[Building images with bounding boxes]
****************

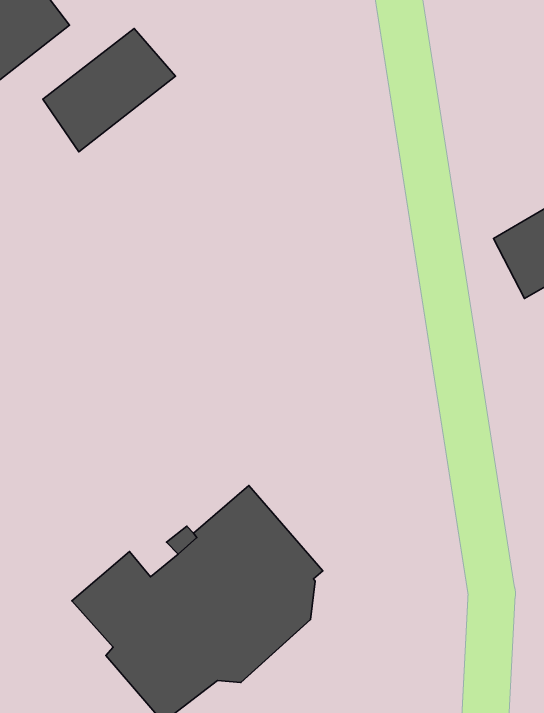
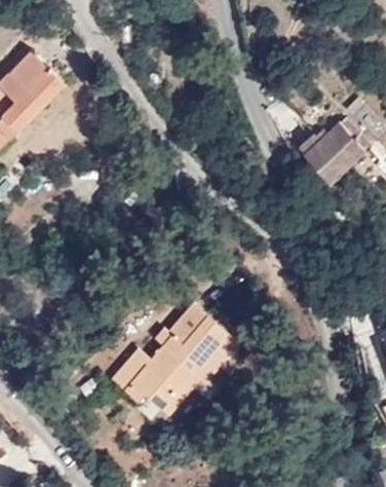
building: [43,29,176,152] -> none

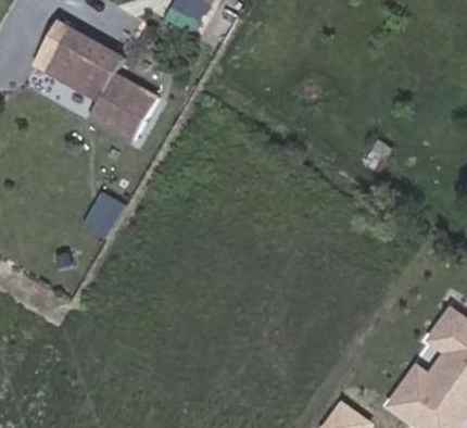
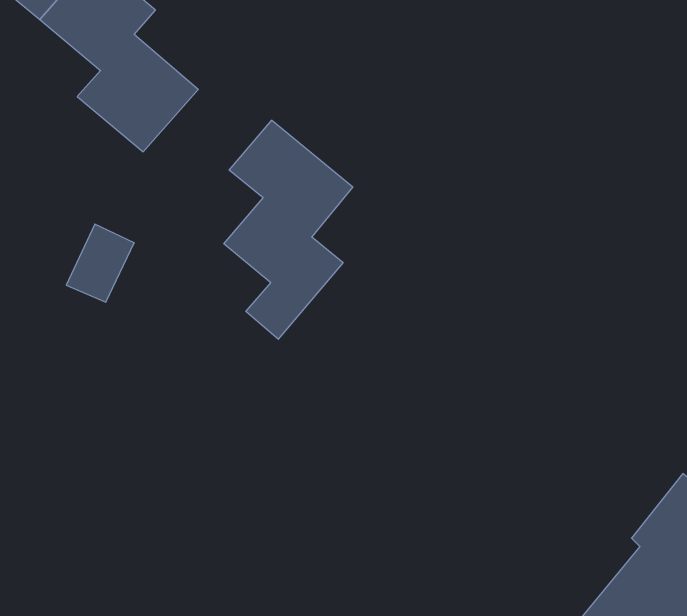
building: none -> [224,120,353,339]

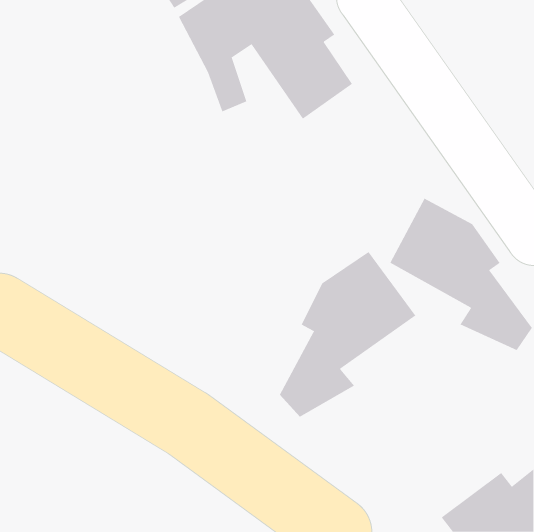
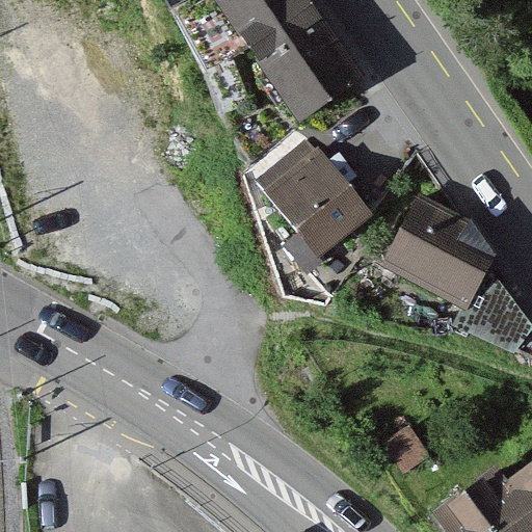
building: none -> [257,138,369,256]
building: [279,251,416,418] -> none

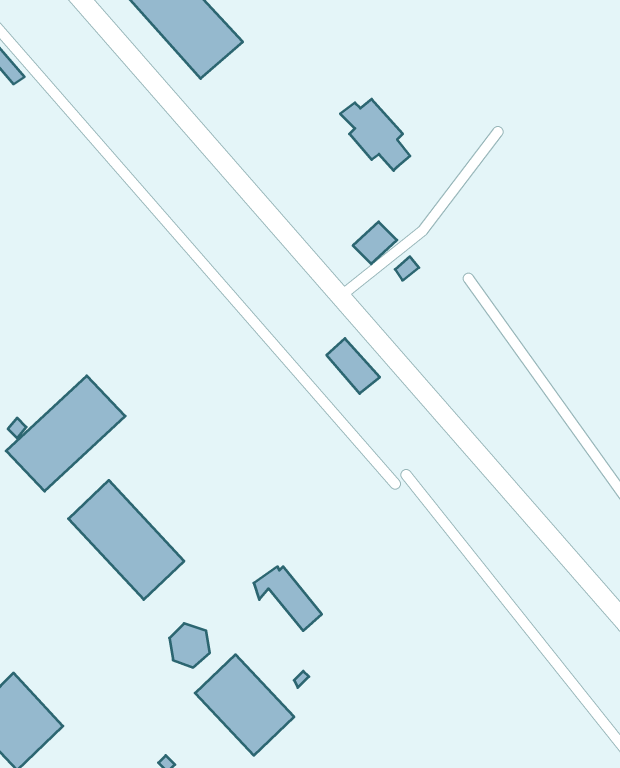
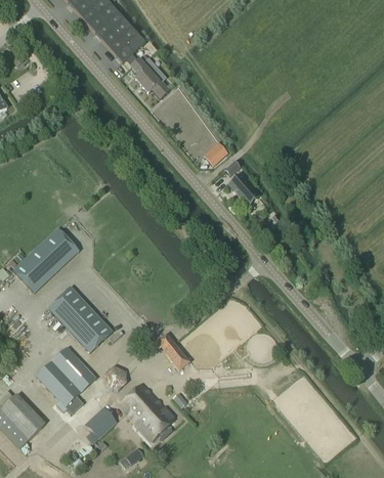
building: [340,99,410,171] -> [131,57,170,97]
building: [327,338,380,394] -> [229,174,259,205]
building: none -> [36,345,98,405]
building: none -> [84,406,116,438]

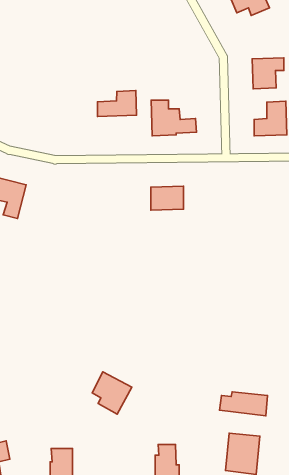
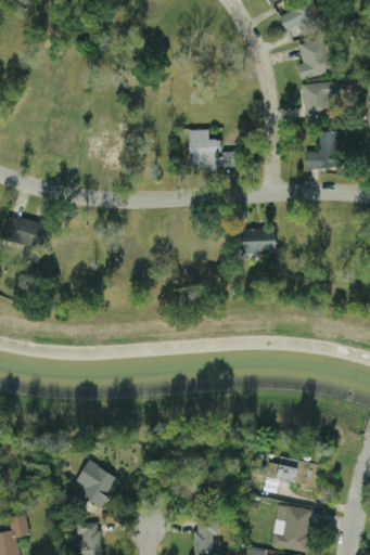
building: none -> [297,38,337,80]
building: [97,91,137,116] -> none
building: [151,186,183,210] -> [239,228,276,255]
building: [92,372,132,414] -> [75,461,119,508]

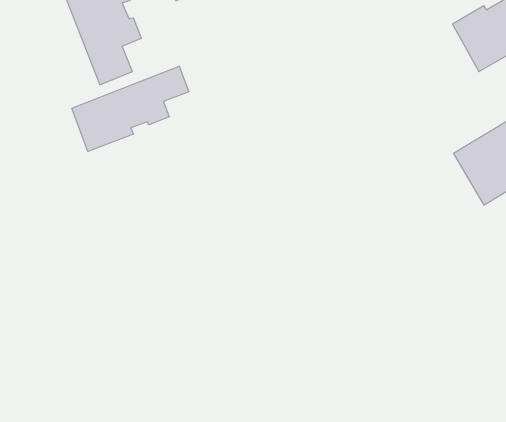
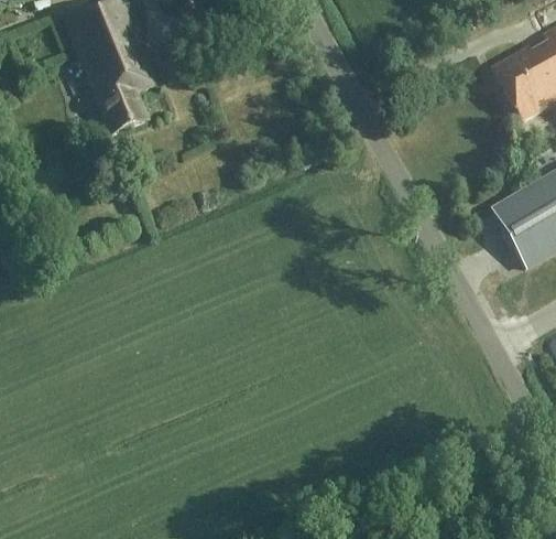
building: [72,66,189,152] -> none

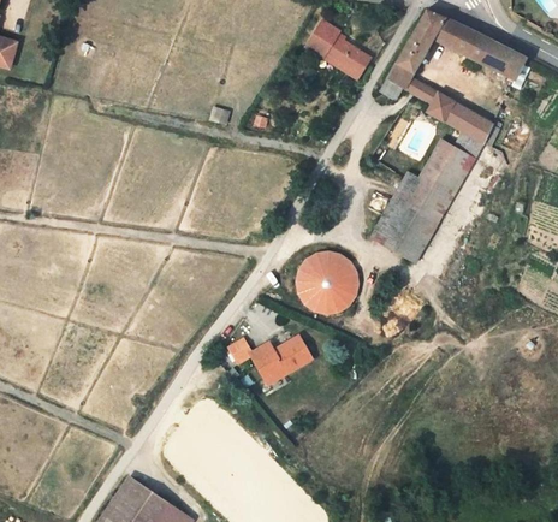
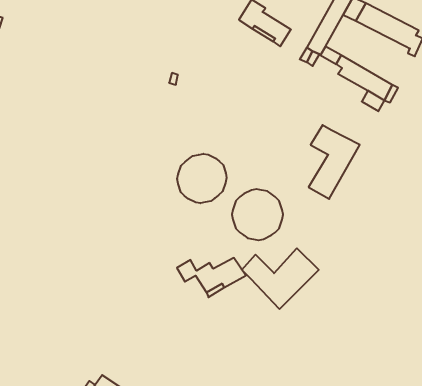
building: [406,140,474,197] -> none
building: [369,197,414,249] -> none
building: none -> [177,154,227,203]
building: none -> [242,248,319,309]

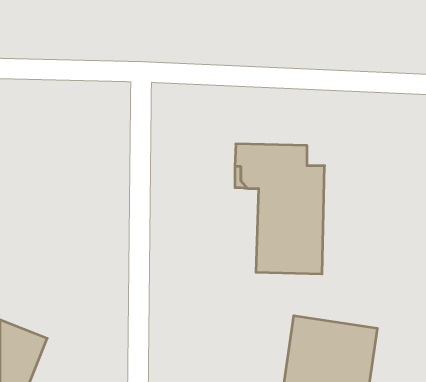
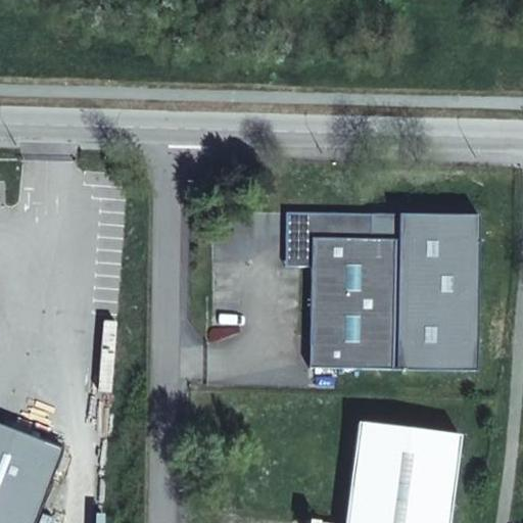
building: none -> [377,213,477,370]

****************

EXERCISE INSTRUCTIONS: Set every entry down again exactly as written, and omit the images.

RESULT OF THE EXERCISE:
building: [43,29,176,152] -> none

building: none -> [224,120,353,339]

building: none -> [257,138,369,256]
building: [279,251,416,418] -> none

building: [340,99,410,171] -> [131,57,170,97]
building: [327,338,380,394] -> [229,174,259,205]
building: none -> [36,345,98,405]
building: none -> [84,406,116,438]

building: none -> [297,38,337,80]
building: [97,91,137,116] -> none
building: [151,186,183,210] -> [239,228,276,255]
building: [92,372,132,414] -> [75,461,119,508]

building: [72,66,189,152] -> none

building: [406,140,474,197] -> none
building: [369,197,414,249] -> none
building: none -> [177,154,227,203]
building: none -> [242,248,319,309]

building: none -> [377,213,477,370]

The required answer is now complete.